[Try it]
From the first line to the last, restate the data exactly, leaving out the images.

[Recorded information]
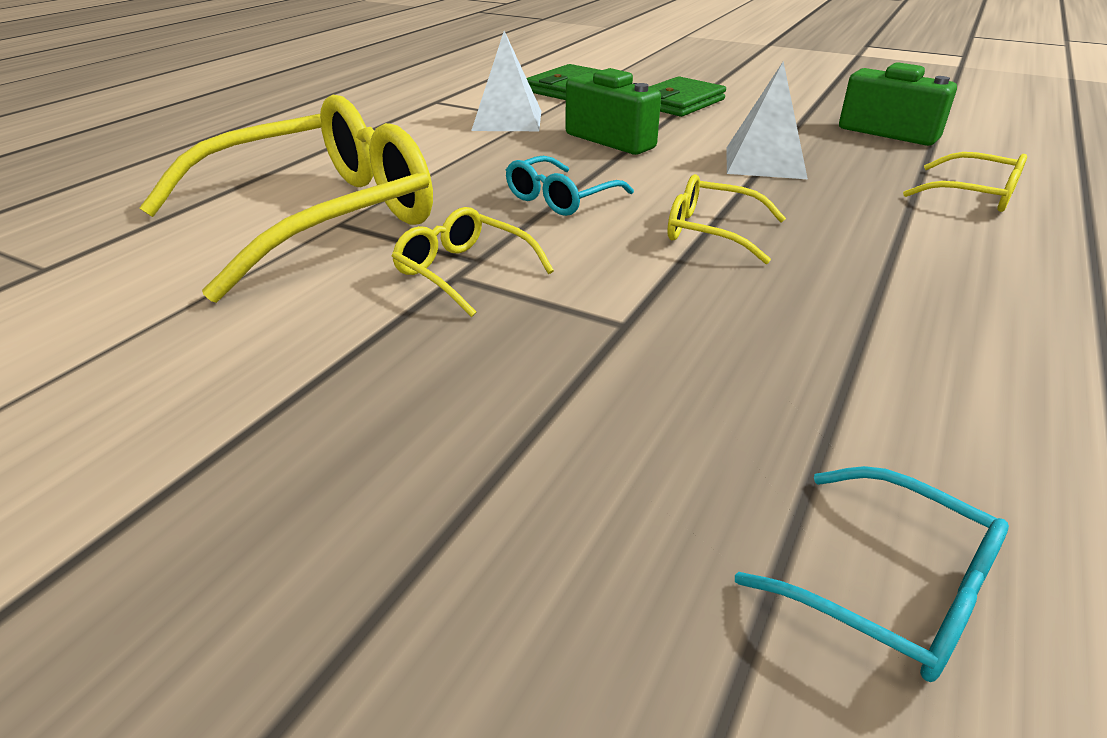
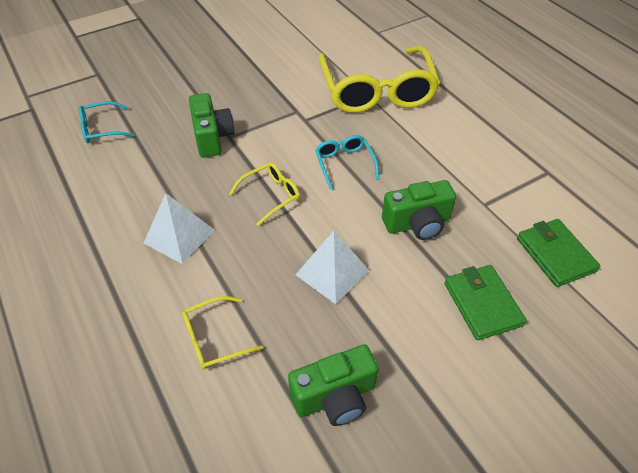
camera: 120 degrees right, 15 degrees up
(464, 272) = (297, 114): yellow glasses -> none
(507, 120) = (484, 190): white pyramid -> white pyramid (179, 236)
(653, 345) = (212, 137): none -> green camera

[Task answer]
camera: 120 degrees right, 15 degrees up
(464, 272) = (297, 114): yellow glasses -> none
(507, 120) = (484, 190): white pyramid -> white pyramid (179, 236)
(653, 345) = (212, 137): none -> green camera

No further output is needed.